→ GOAL OF THE EXERCISE
In everything from the line containing "pink ellipse at (417, 191): moved 6 px left" down to the last of the lines, rename "pink" to "magenta" and return those lines with nothing else changed, leaving out the pictures.

→ RECORD EXCERPTS
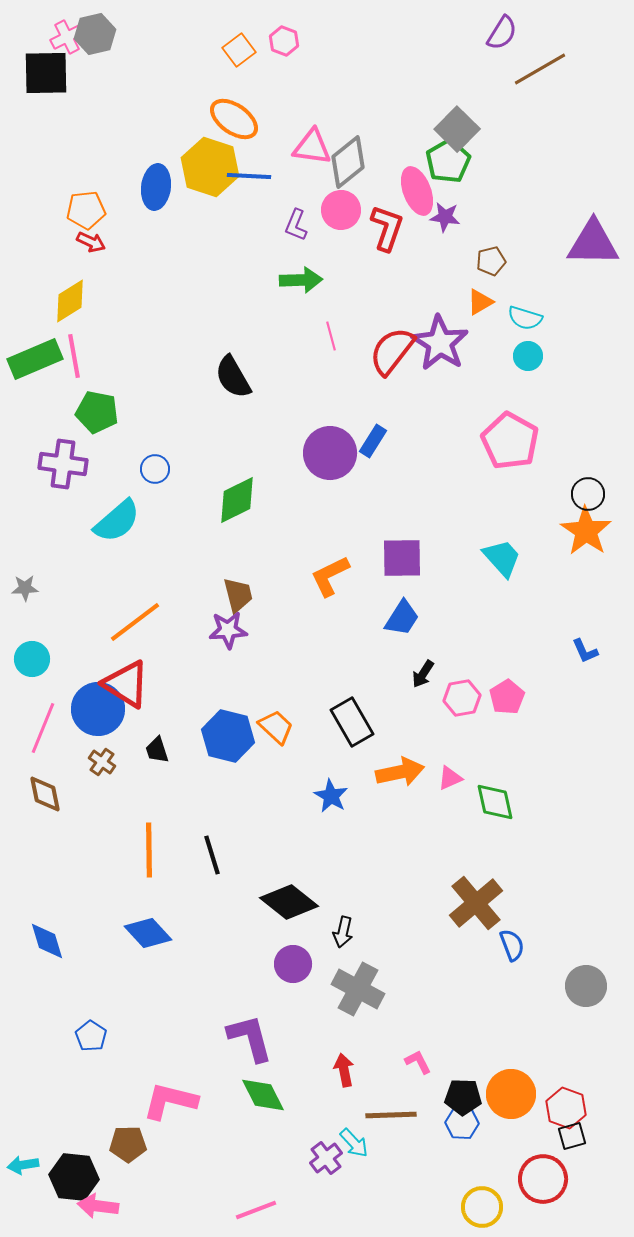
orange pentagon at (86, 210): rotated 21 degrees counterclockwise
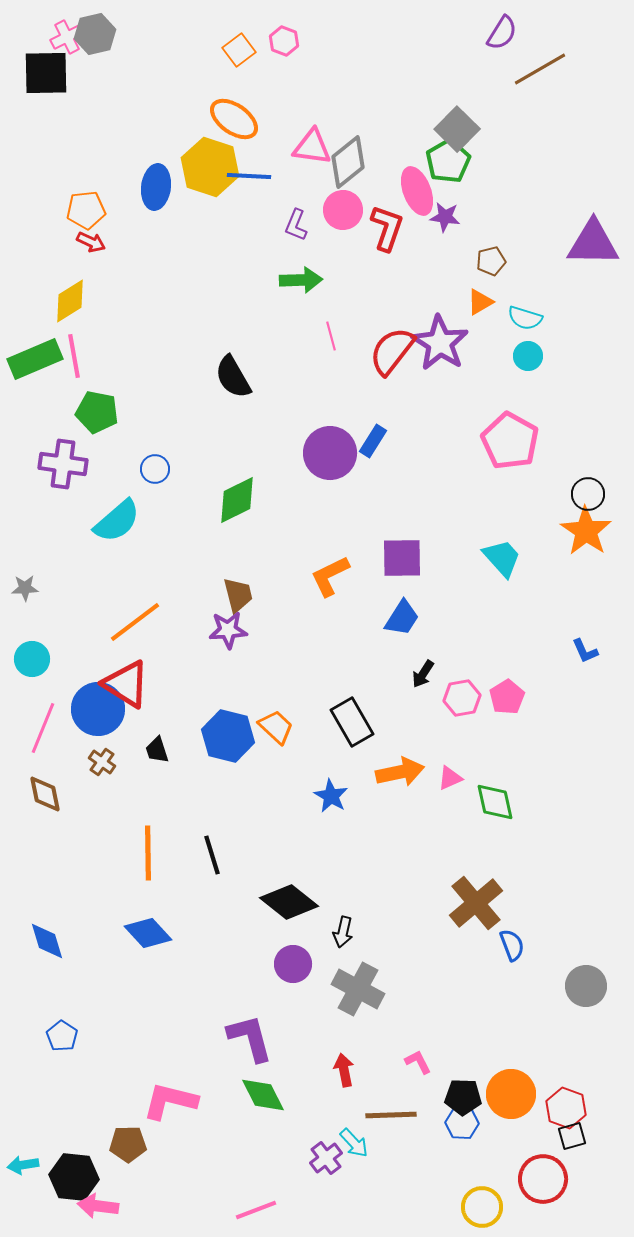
pink circle at (341, 210): moved 2 px right
orange line at (149, 850): moved 1 px left, 3 px down
blue pentagon at (91, 1036): moved 29 px left
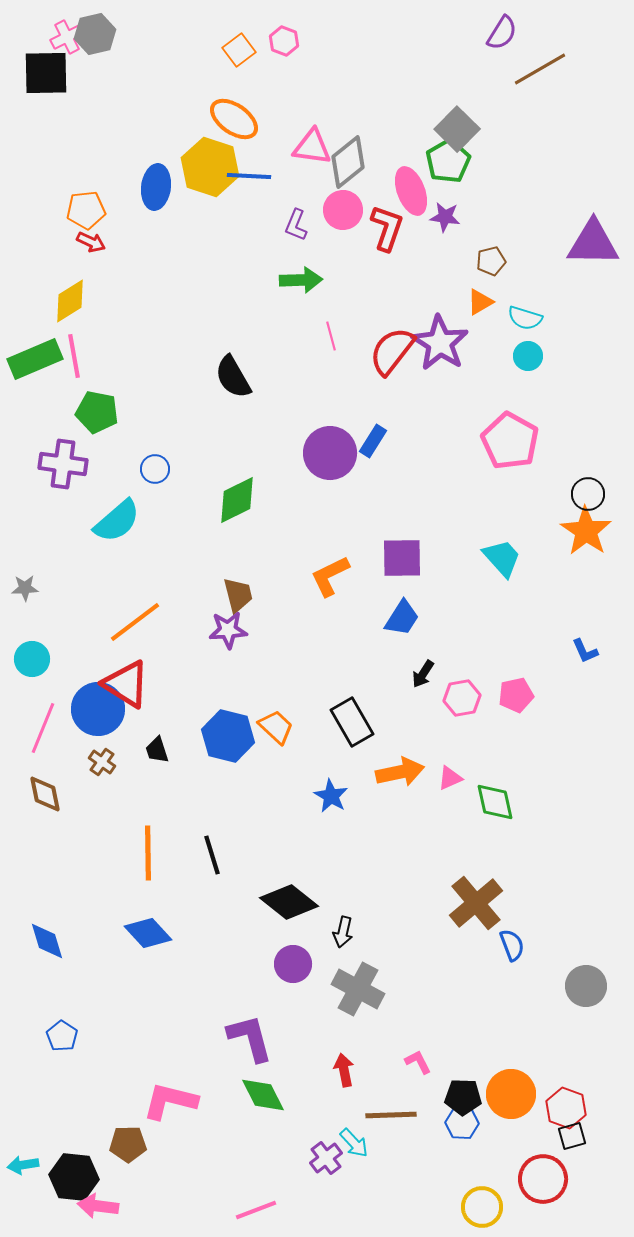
pink ellipse at (417, 191): moved 6 px left
pink pentagon at (507, 697): moved 9 px right, 2 px up; rotated 20 degrees clockwise
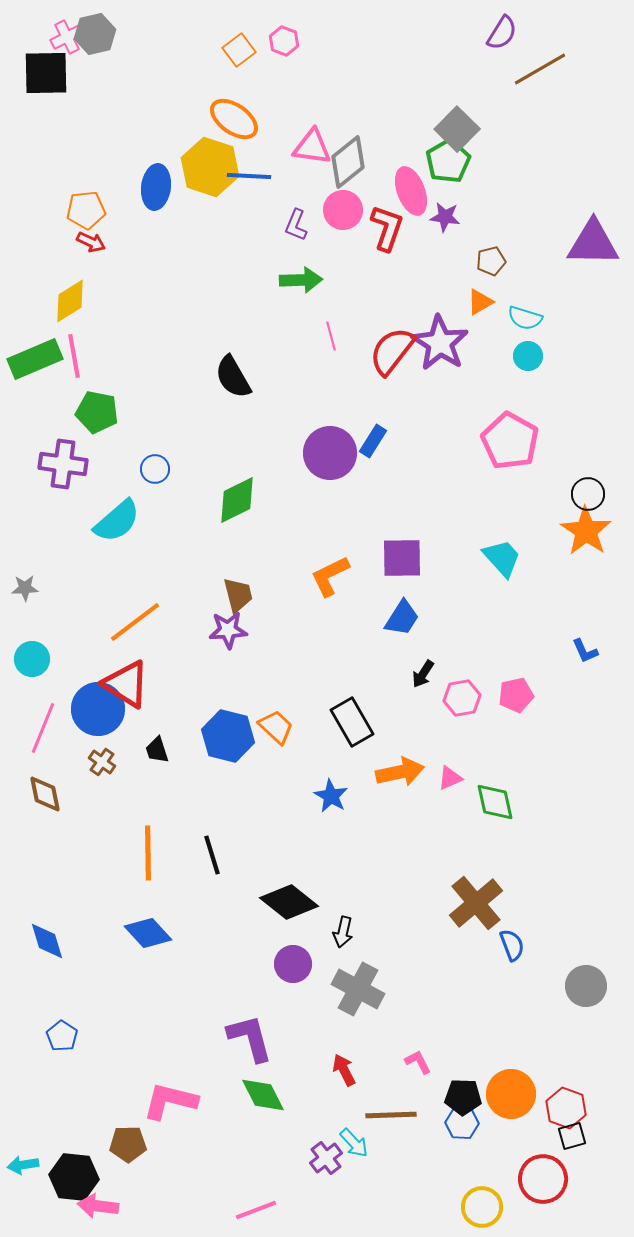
red arrow at (344, 1070): rotated 16 degrees counterclockwise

→ SOLUTION BELOW
magenta ellipse at (417, 191): moved 6 px left
magenta pentagon at (507, 697): moved 9 px right, 2 px up; rotated 20 degrees clockwise
red arrow at (344, 1070): rotated 16 degrees counterclockwise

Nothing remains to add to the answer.